> _YOUR GOAL_: A verbatim copy of the listing is needed; pictures are to be left out.

> _RECORDS FOR THIS EXERCISE_:
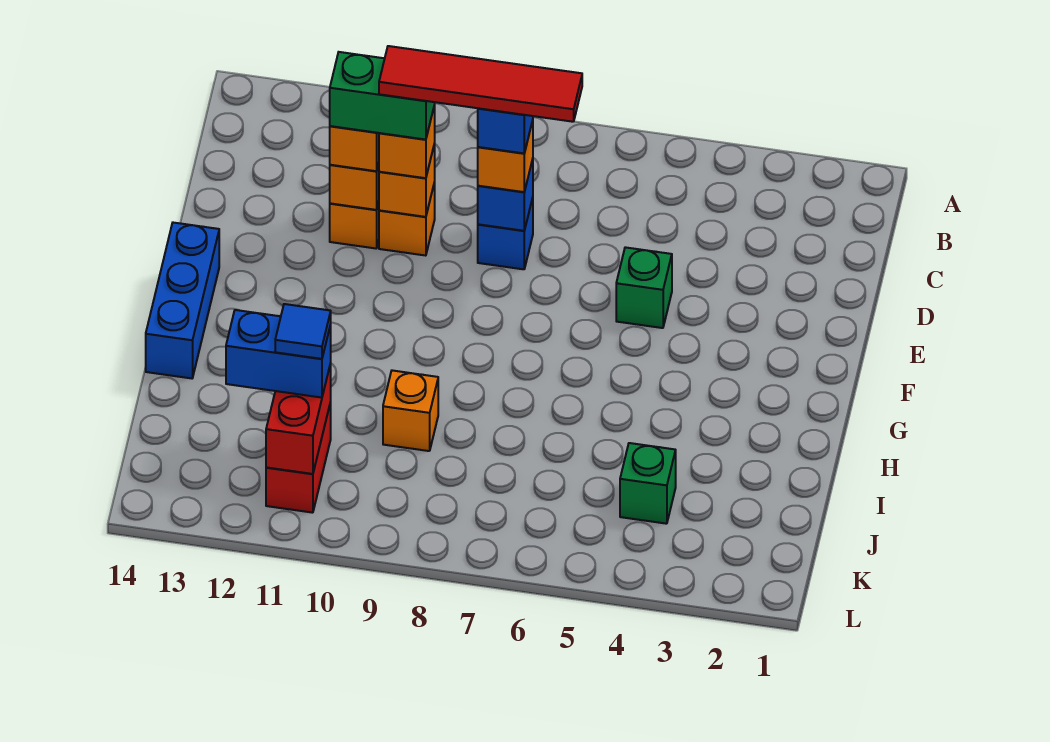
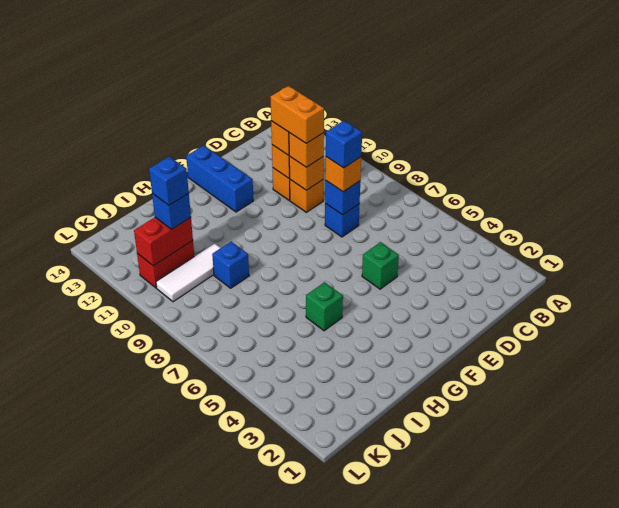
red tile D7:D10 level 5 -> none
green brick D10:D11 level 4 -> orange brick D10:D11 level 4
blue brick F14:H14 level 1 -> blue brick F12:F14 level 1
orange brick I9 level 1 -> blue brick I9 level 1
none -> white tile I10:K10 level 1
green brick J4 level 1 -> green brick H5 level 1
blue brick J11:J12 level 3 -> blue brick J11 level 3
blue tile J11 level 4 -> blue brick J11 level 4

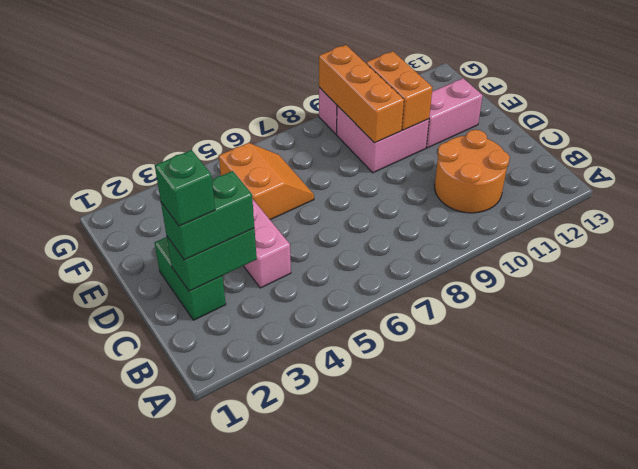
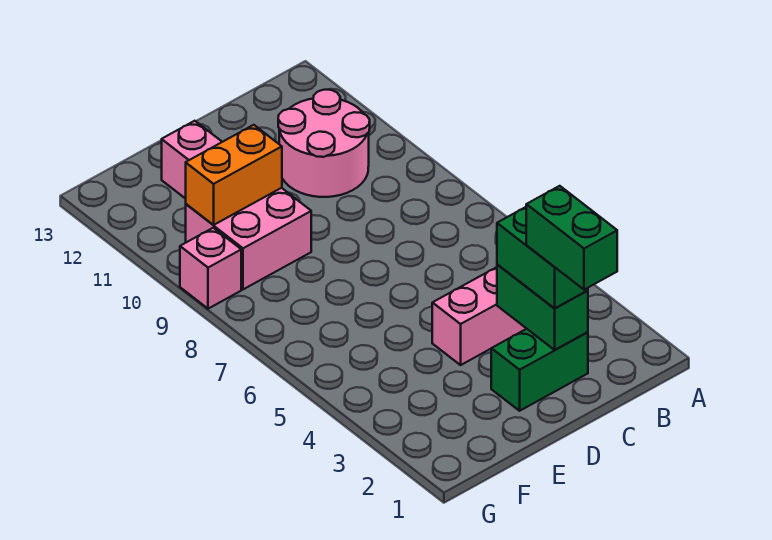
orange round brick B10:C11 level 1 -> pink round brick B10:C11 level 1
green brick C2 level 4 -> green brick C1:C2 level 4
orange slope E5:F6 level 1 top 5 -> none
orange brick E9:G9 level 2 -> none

> _RESPONSE_:
red tile D7:D10 level 5 -> none
green brick D10:D11 level 4 -> orange brick D10:D11 level 4
blue brick F14:H14 level 1 -> blue brick F12:F14 level 1
orange brick I9 level 1 -> blue brick I9 level 1
none -> white tile I10:K10 level 1
green brick J4 level 1 -> green brick H5 level 1
blue brick J11:J12 level 3 -> blue brick J11 level 3
blue tile J11 level 4 -> blue brick J11 level 4

orange round brick B10:C11 level 1 -> pink round brick B10:C11 level 1
green brick C2 level 4 -> green brick C1:C2 level 4
orange slope E5:F6 level 1 top 5 -> none
orange brick E9:G9 level 2 -> none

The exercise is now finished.